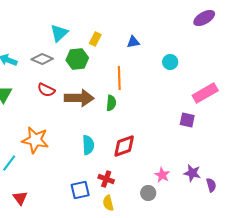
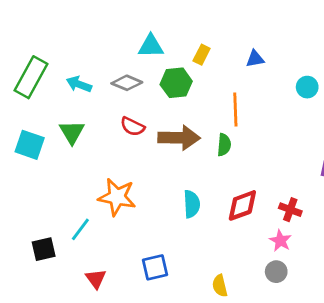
cyan triangle: (59, 33) -> (151, 46), turned 42
pink star: (162, 175) -> (280, 241), moved
red cross: (106, 179) -> (290, 210), moved
blue square: (80, 190) -> (155, 267), moved

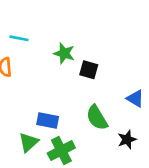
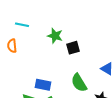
black square: (89, 70) -> (73, 48), turned -32

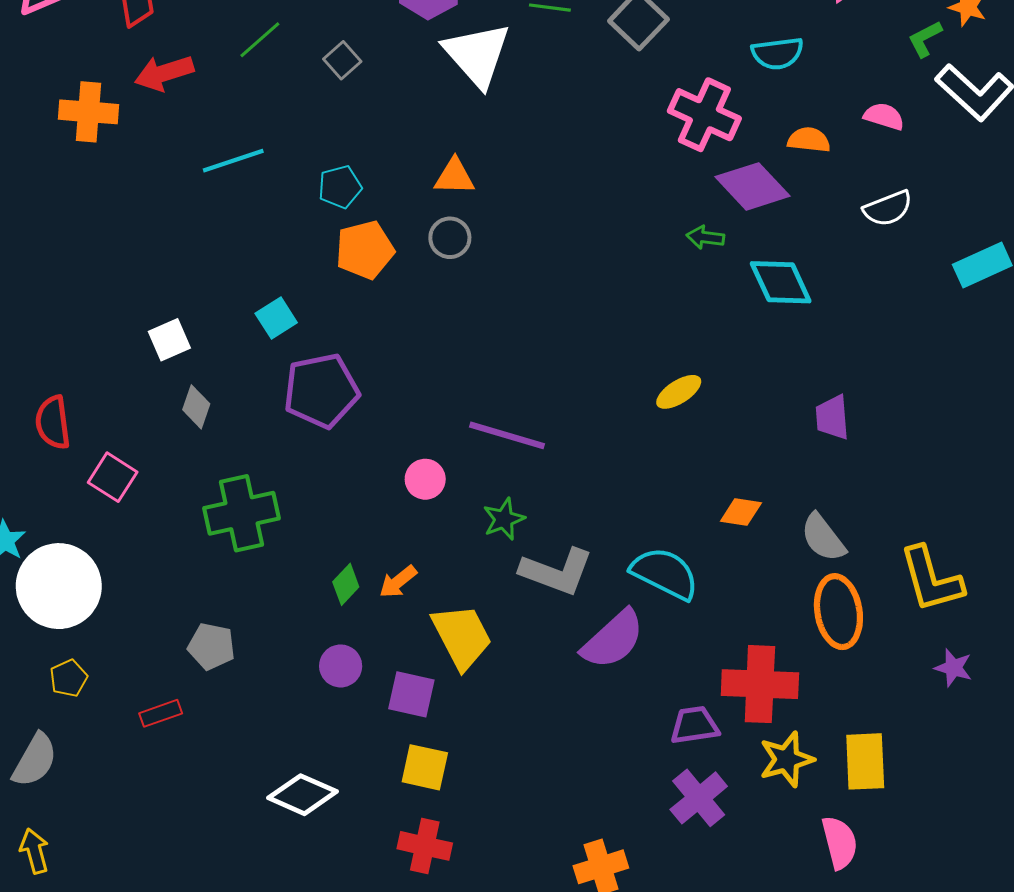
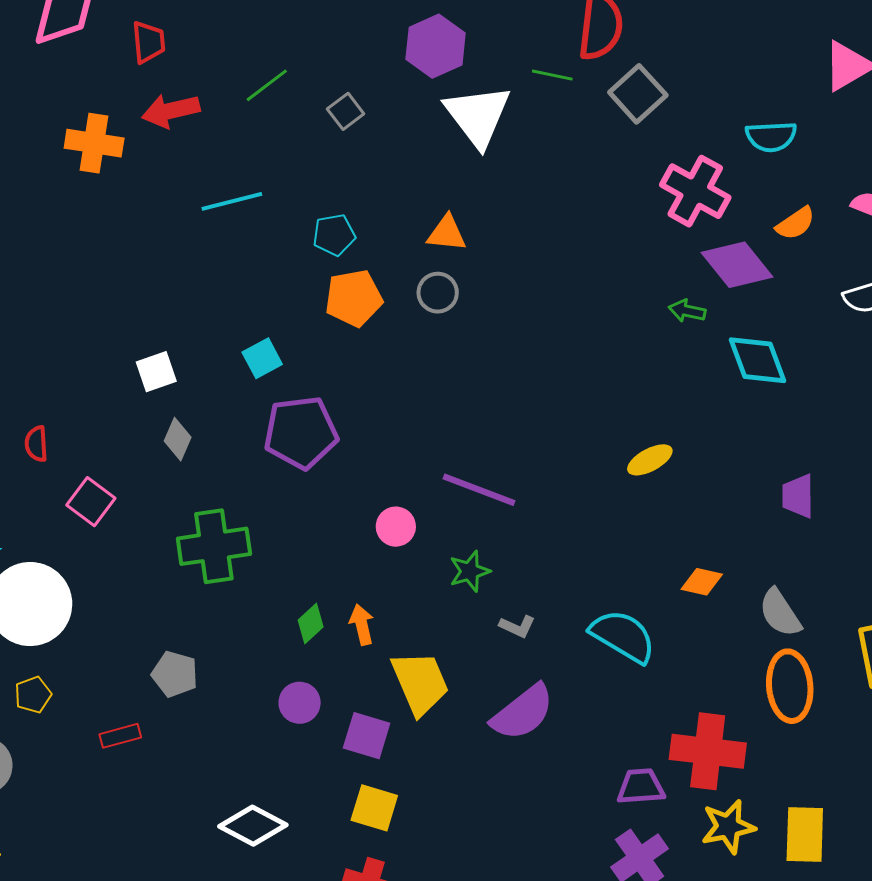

________________________________________

WORK TASK: Once the line containing "red cross: (106, 179) -> (290, 210), moved" is found in the records above, it and every line after it up to the last must be repeated exactly, without pictures.

TASK SOLUTION:
red cross: (106, 179) -> (290, 210), moved
blue square: (80, 190) -> (155, 267), moved

black square: (89, 70) -> (73, 48), turned -32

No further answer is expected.